Please transcribe the data below in full, word for word, without the images.

(Coordinate-based object records)
============================================================

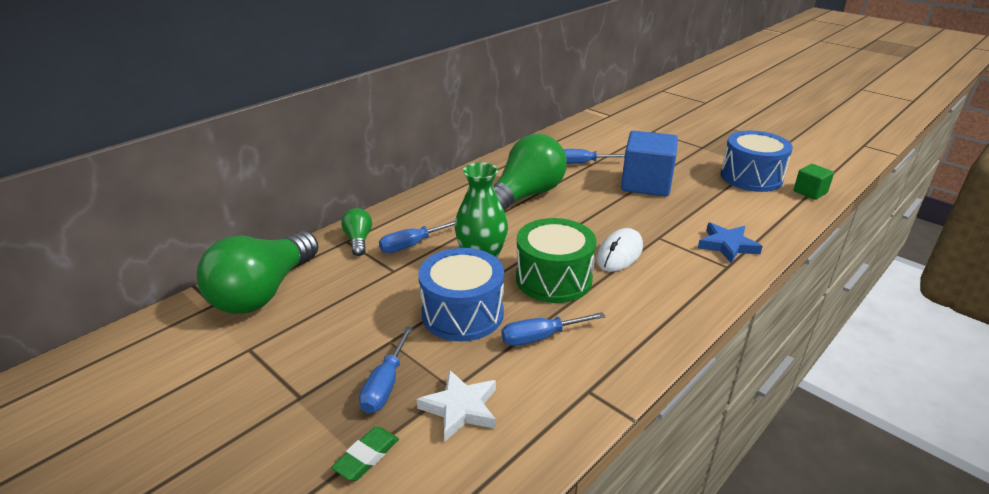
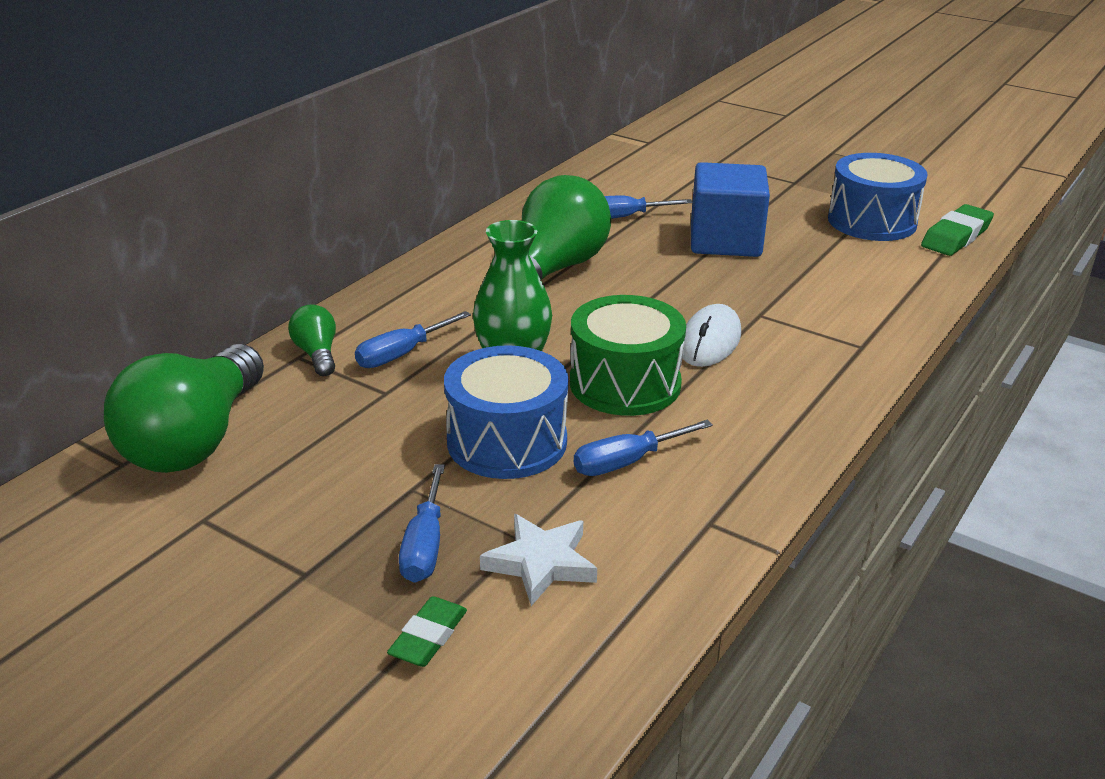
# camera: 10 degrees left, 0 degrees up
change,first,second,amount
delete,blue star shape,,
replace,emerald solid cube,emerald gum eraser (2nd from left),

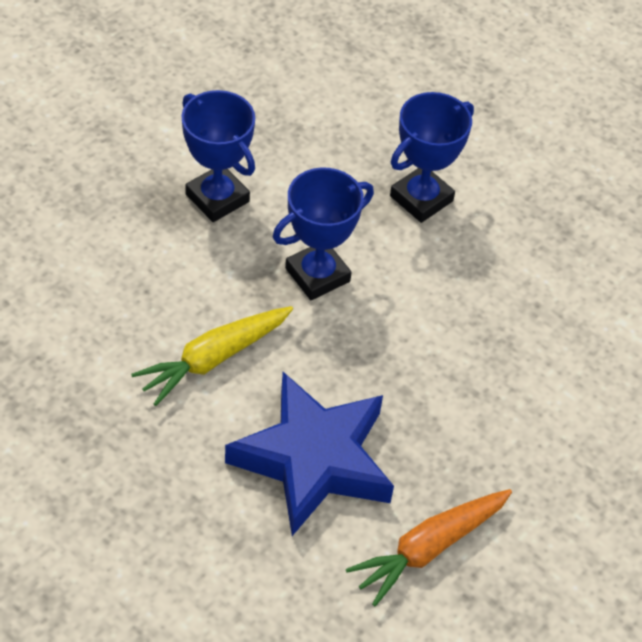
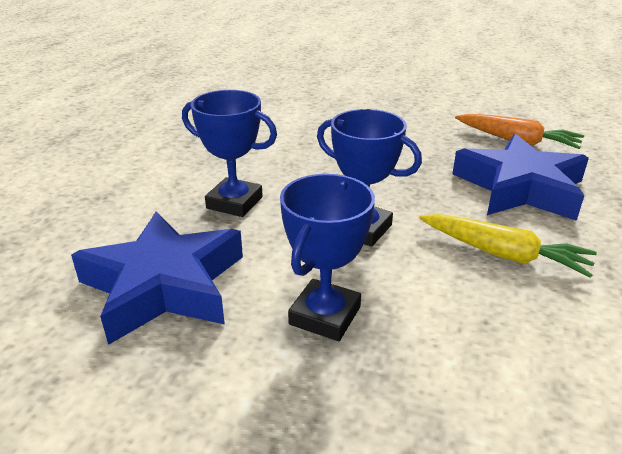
# camera: 110 degrees left, 20 degrees down
change,first,second,amount
insert,,blue star shape (1st from left),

============================================================

» Answer for this exercise:
# camera: 10 degrees left, 0 degrees up
change,first,second,amount
delete,blue star shape,,
replace,emerald solid cube,emerald gum eraser (2nd from left),

# camera: 110 degrees left, 20 degrees down
change,first,second,amount
insert,,blue star shape (1st from left),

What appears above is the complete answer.